(Scene difference descriptions)
________

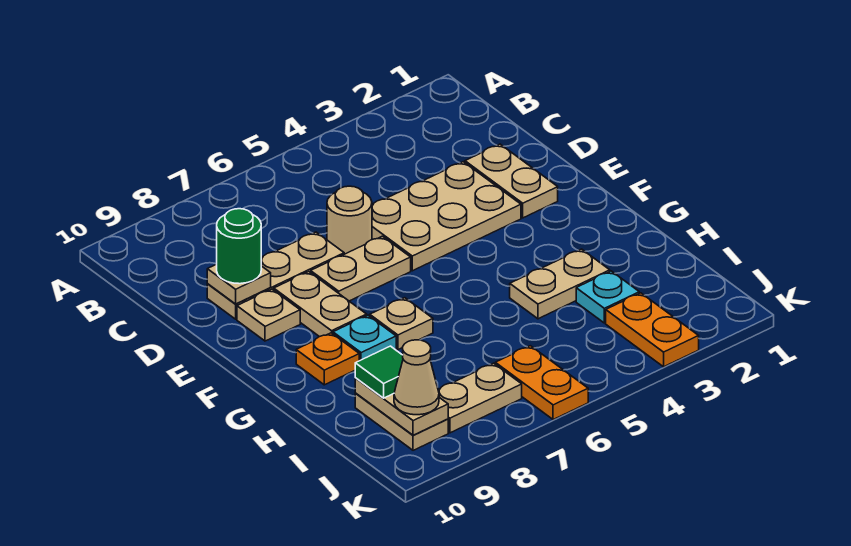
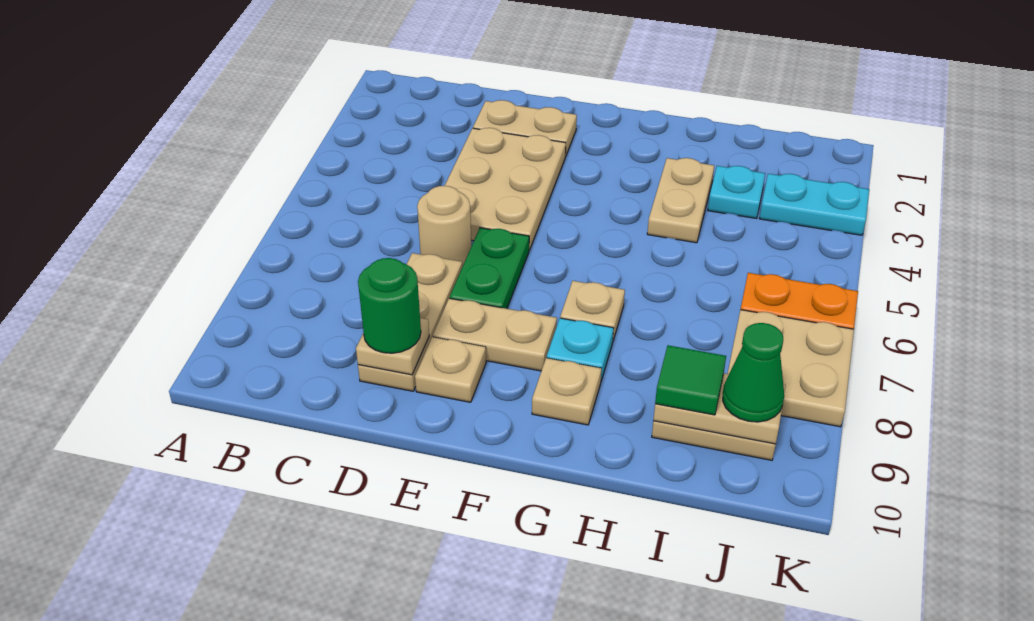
tan plate E6:E7 level 1 -> green plate E6:E7 level 1
orange plate G9 level 1 -> tan plate G9 level 1
orange plate J3:K3 level 1 -> cyan plate J3:K3 level 1
tan plate J7:J8 level 1 -> tan plate J7:K8 level 1
tan cone J9 level 3 -> green cone J9 level 3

________

## Goal of the exercise
What you return must match the records above exactly, minus any images.

## Task answer
tan plate E6:E7 level 1 -> green plate E6:E7 level 1
orange plate G9 level 1 -> tan plate G9 level 1
orange plate J3:K3 level 1 -> cyan plate J3:K3 level 1
tan plate J7:J8 level 1 -> tan plate J7:K8 level 1
tan cone J9 level 3 -> green cone J9 level 3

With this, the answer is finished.